Exercise prompt:
In the data below, find the line with "(575, 184) = (732, 244): orange" and the line with "(488, 221) = (399, 359): brown", then restate both and every line between them exactly, minus the pictures.

Records to process:
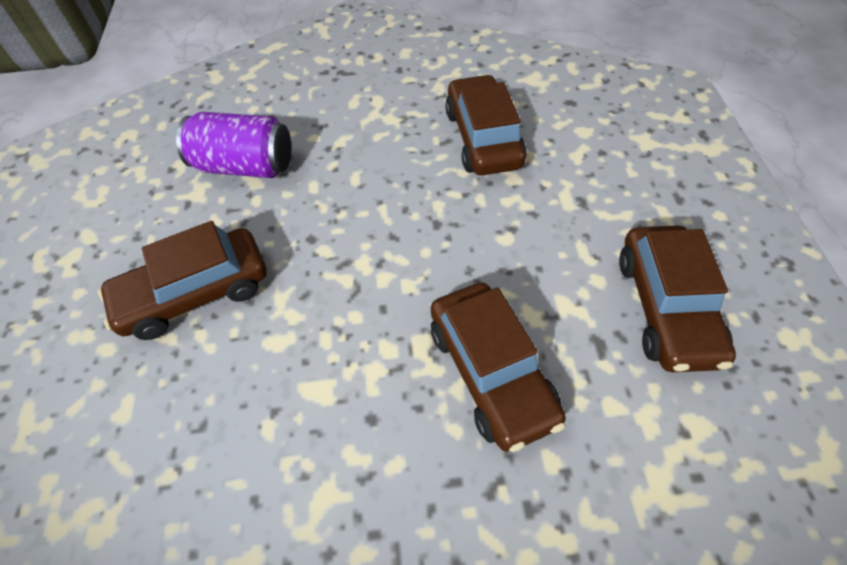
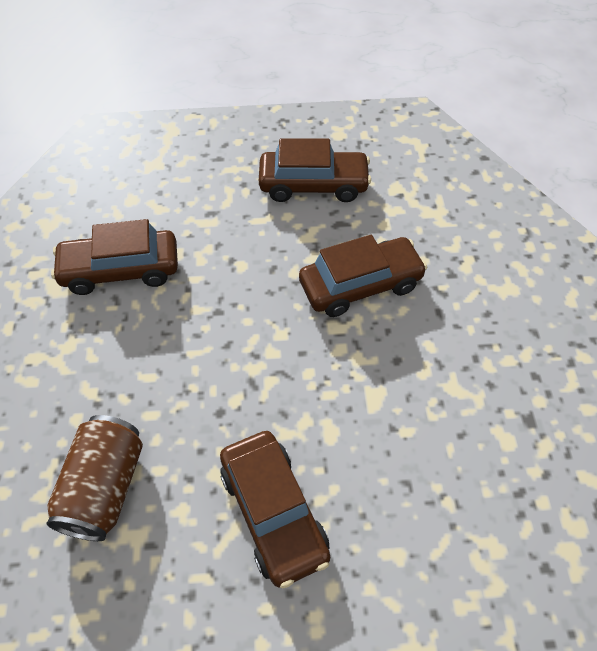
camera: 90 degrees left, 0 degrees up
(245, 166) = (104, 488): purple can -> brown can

* * *

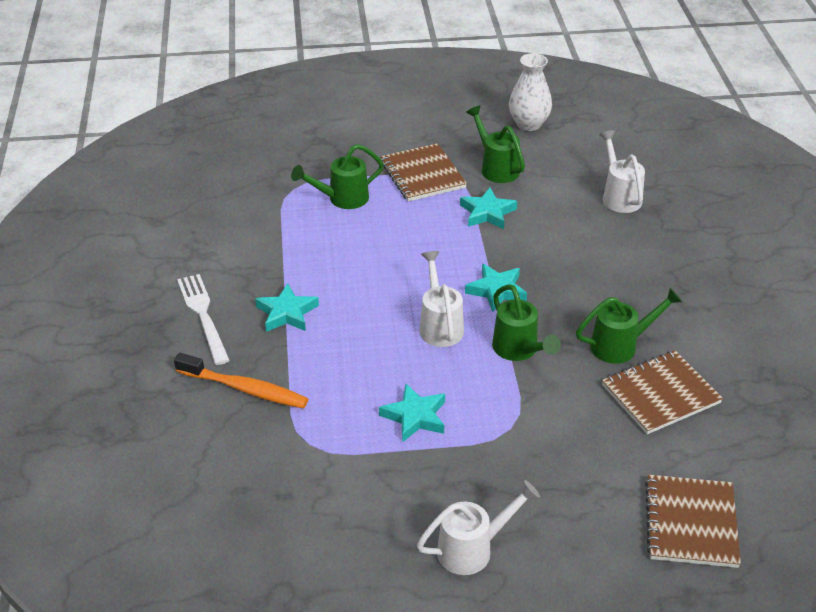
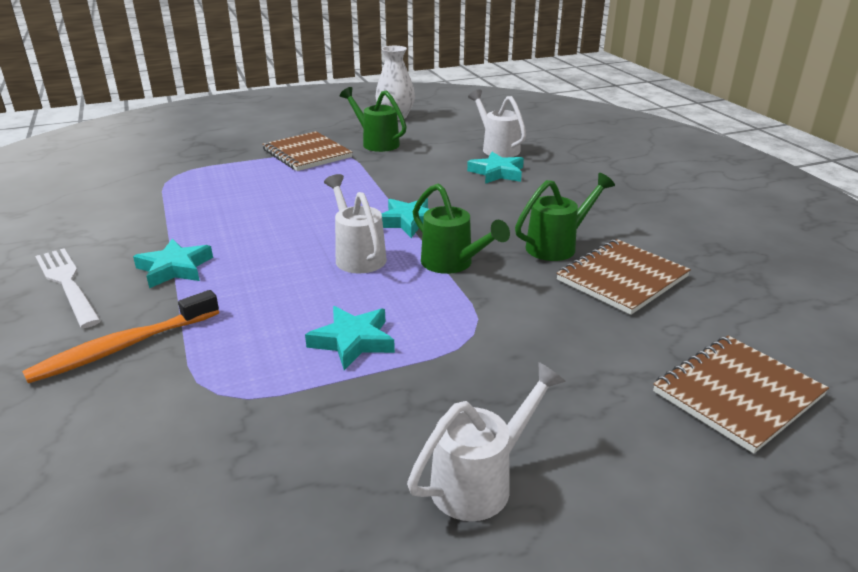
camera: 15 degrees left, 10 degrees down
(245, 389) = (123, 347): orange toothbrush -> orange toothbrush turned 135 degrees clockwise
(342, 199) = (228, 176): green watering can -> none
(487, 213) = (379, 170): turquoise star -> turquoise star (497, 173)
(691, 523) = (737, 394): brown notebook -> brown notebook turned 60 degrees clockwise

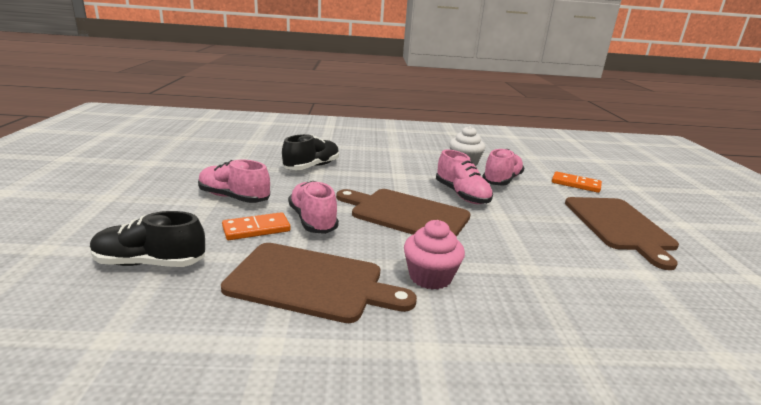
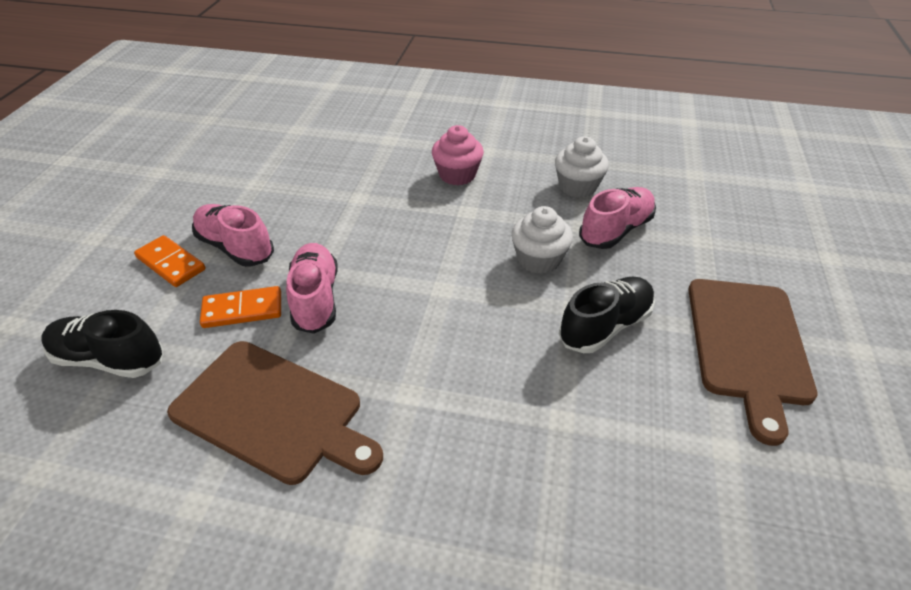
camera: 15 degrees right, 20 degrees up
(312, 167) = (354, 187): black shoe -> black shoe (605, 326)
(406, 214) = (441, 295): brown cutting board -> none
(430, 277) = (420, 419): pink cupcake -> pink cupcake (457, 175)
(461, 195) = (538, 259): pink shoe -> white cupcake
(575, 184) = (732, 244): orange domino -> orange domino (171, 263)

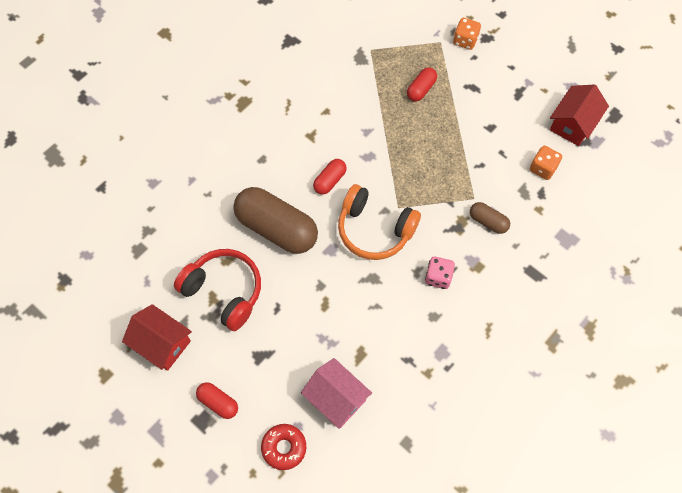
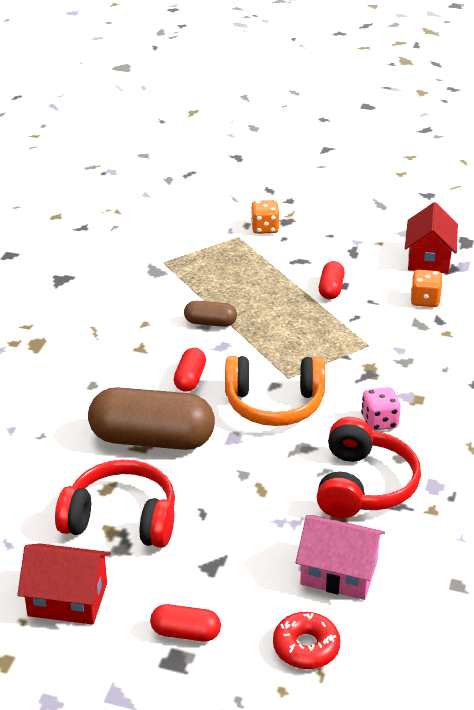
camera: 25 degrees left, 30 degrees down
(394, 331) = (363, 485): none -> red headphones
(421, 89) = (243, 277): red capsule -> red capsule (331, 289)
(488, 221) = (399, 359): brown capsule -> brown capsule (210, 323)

Answer to the exercise:
(575, 184) = (732, 244): orange domino -> orange domino (171, 263)

camera: 25 degrees left, 30 degrees down
(394, 331) = (363, 485): none -> red headphones
(421, 89) = (243, 277): red capsule -> red capsule (331, 289)
(488, 221) = (399, 359): brown capsule -> brown capsule (210, 323)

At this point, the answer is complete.